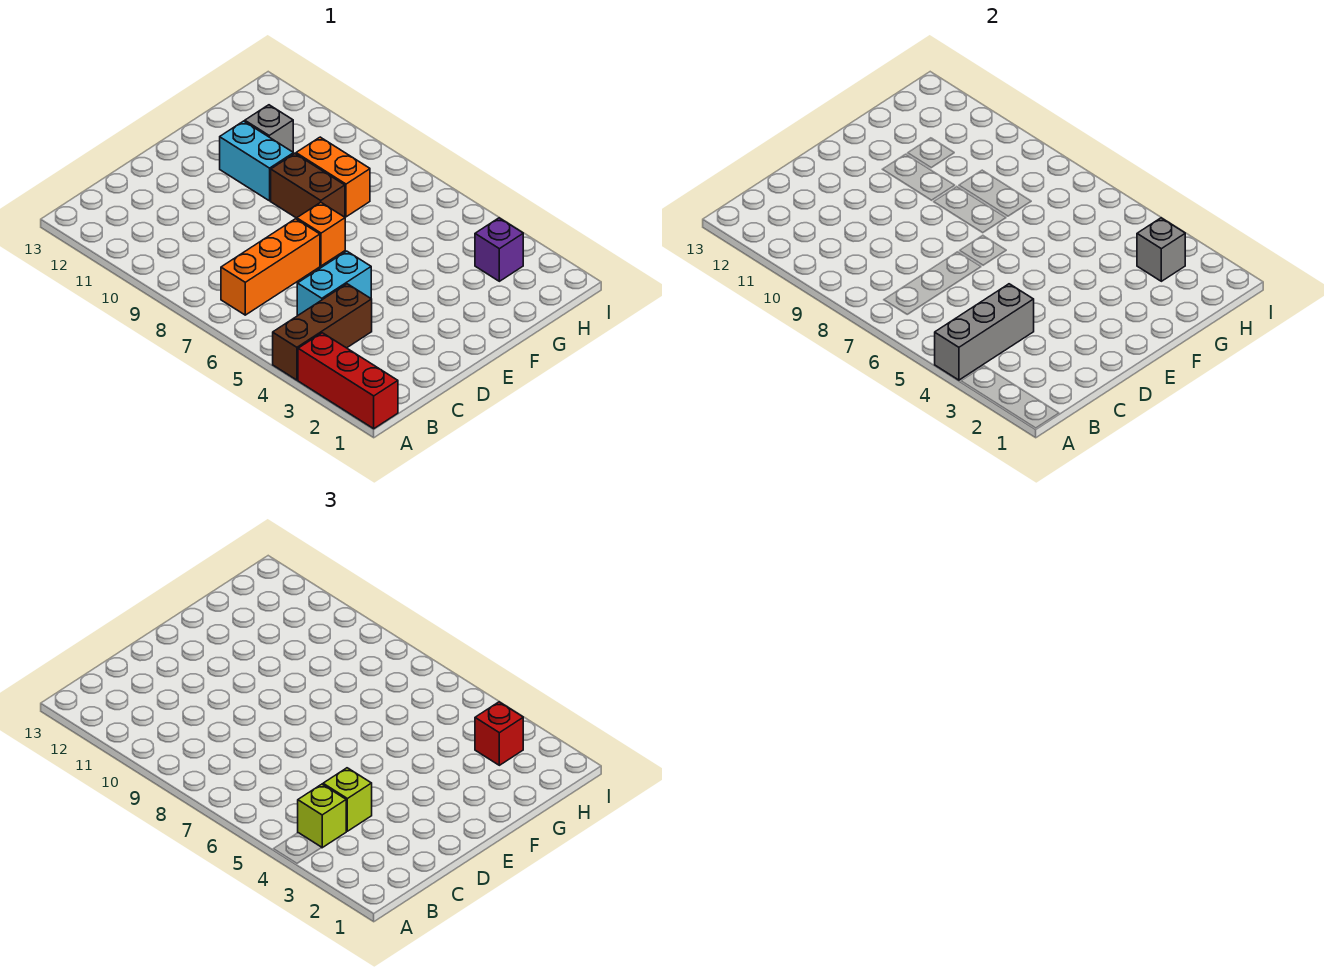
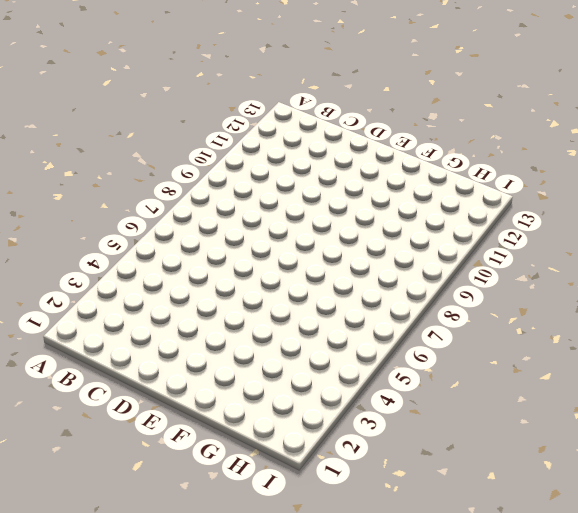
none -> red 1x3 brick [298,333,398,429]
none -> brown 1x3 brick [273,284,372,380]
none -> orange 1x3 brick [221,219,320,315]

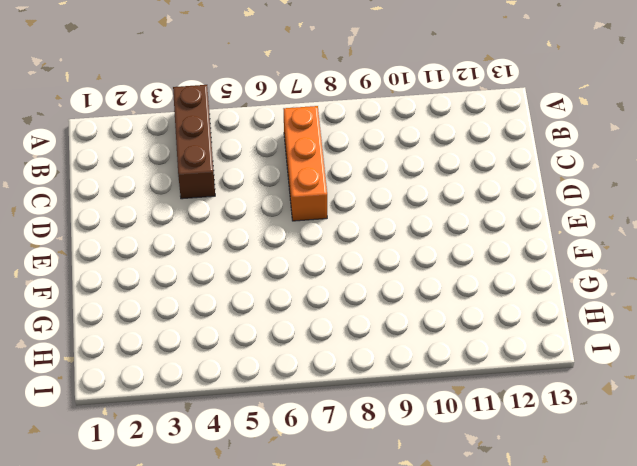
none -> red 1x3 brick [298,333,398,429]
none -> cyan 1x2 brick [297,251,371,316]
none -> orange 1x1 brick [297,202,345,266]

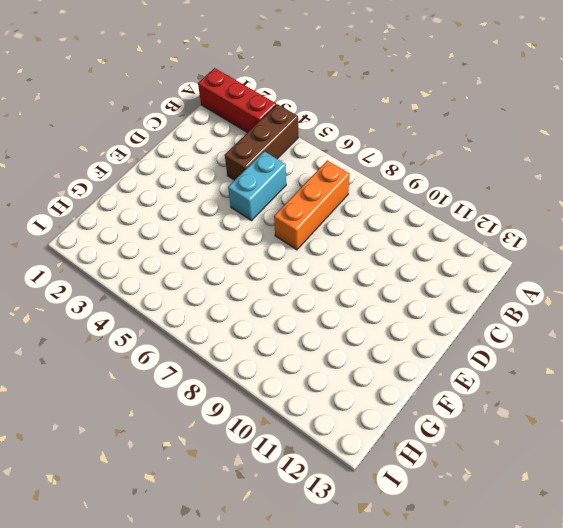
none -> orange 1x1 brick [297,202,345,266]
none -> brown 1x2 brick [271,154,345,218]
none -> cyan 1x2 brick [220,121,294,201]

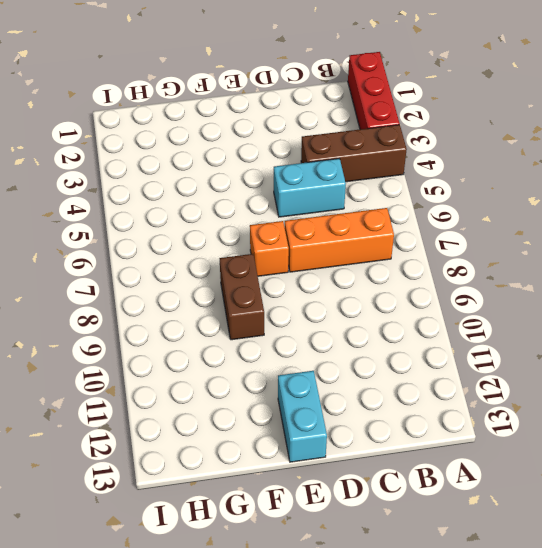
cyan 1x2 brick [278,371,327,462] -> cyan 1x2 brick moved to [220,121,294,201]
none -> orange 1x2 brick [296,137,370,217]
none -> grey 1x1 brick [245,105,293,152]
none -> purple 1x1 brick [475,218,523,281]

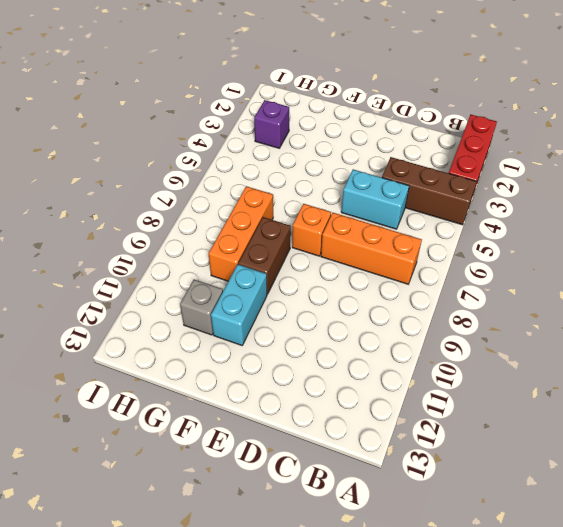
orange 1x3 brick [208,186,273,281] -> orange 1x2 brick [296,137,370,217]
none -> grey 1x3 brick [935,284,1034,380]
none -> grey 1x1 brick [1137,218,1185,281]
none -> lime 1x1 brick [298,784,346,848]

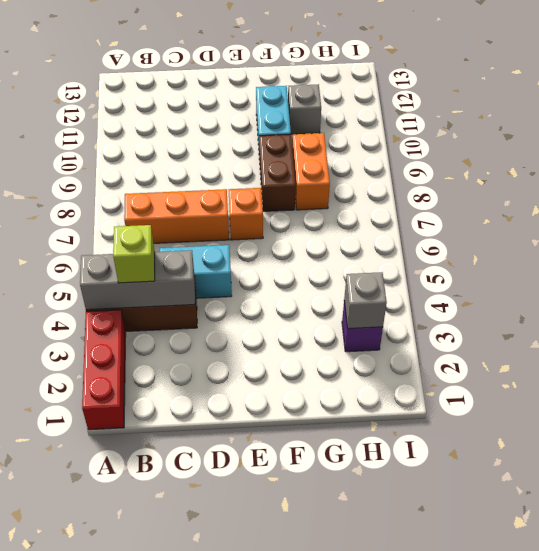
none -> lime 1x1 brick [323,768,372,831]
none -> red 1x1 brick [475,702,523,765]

▶ [ASSIGNMENT]:
Using the entries, count how many lines contain the string "brown". Write only the number.

▶ [TASK SOLUTION]:
2